# Data records
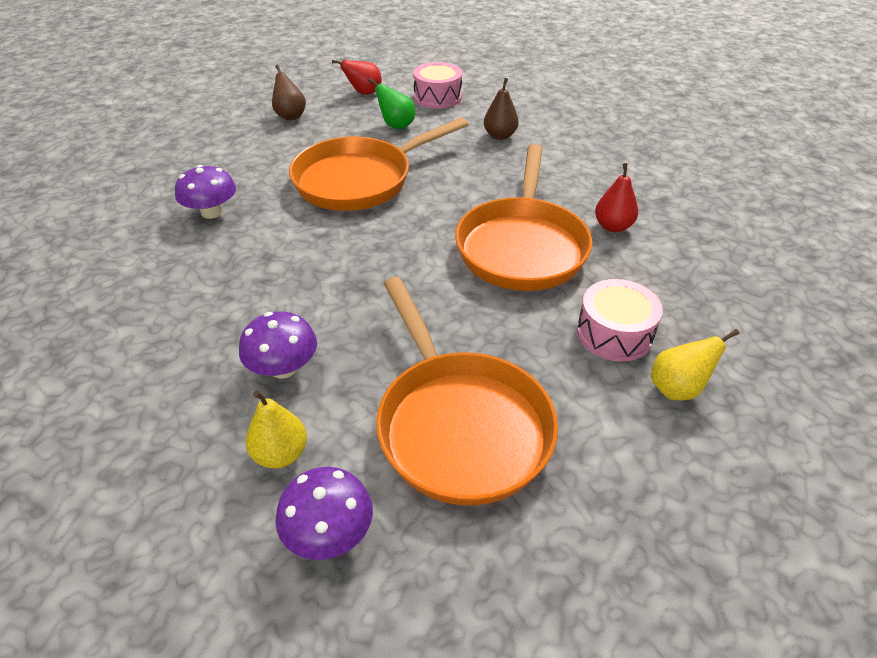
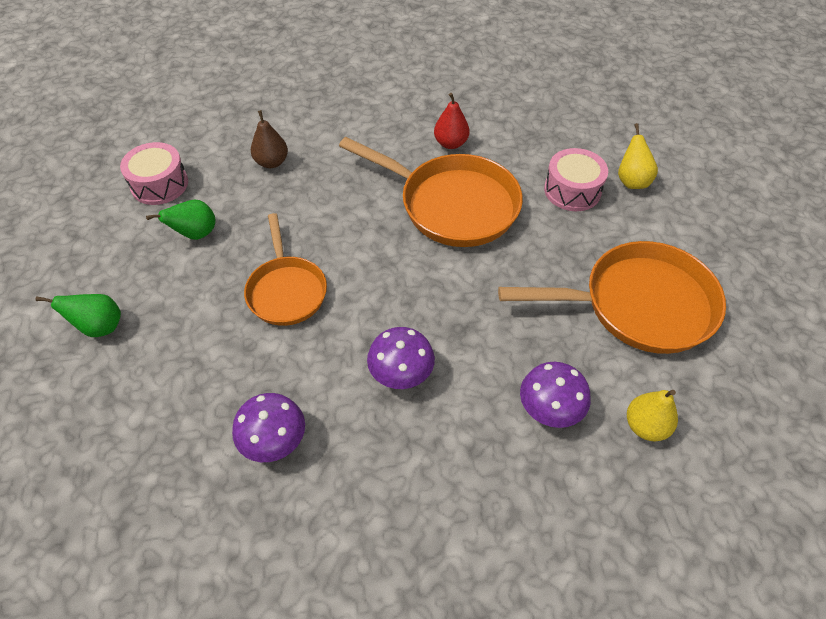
camera: 70 degrees left, 10 degrees up
(290, 116) = (100, 327): brown pear -> green pear
(329, 533) = (722, 407): purple mushroom -> purple mushroom (401, 373)
(359, 180) = (286, 290): orange pan -> orange pan, size x0.63
(363, 93) = (98, 244): red pear -> none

# WORK INSTRUCTION
Set down each of the records precisely, leaving any pictures behind.

# WRITTEN SOLUTION
camera: 70 degrees left, 10 degrees up
(290, 116) = (100, 327): brown pear -> green pear
(329, 533) = (722, 407): purple mushroom -> purple mushroom (401, 373)
(359, 180) = (286, 290): orange pan -> orange pan, size x0.63
(363, 93) = (98, 244): red pear -> none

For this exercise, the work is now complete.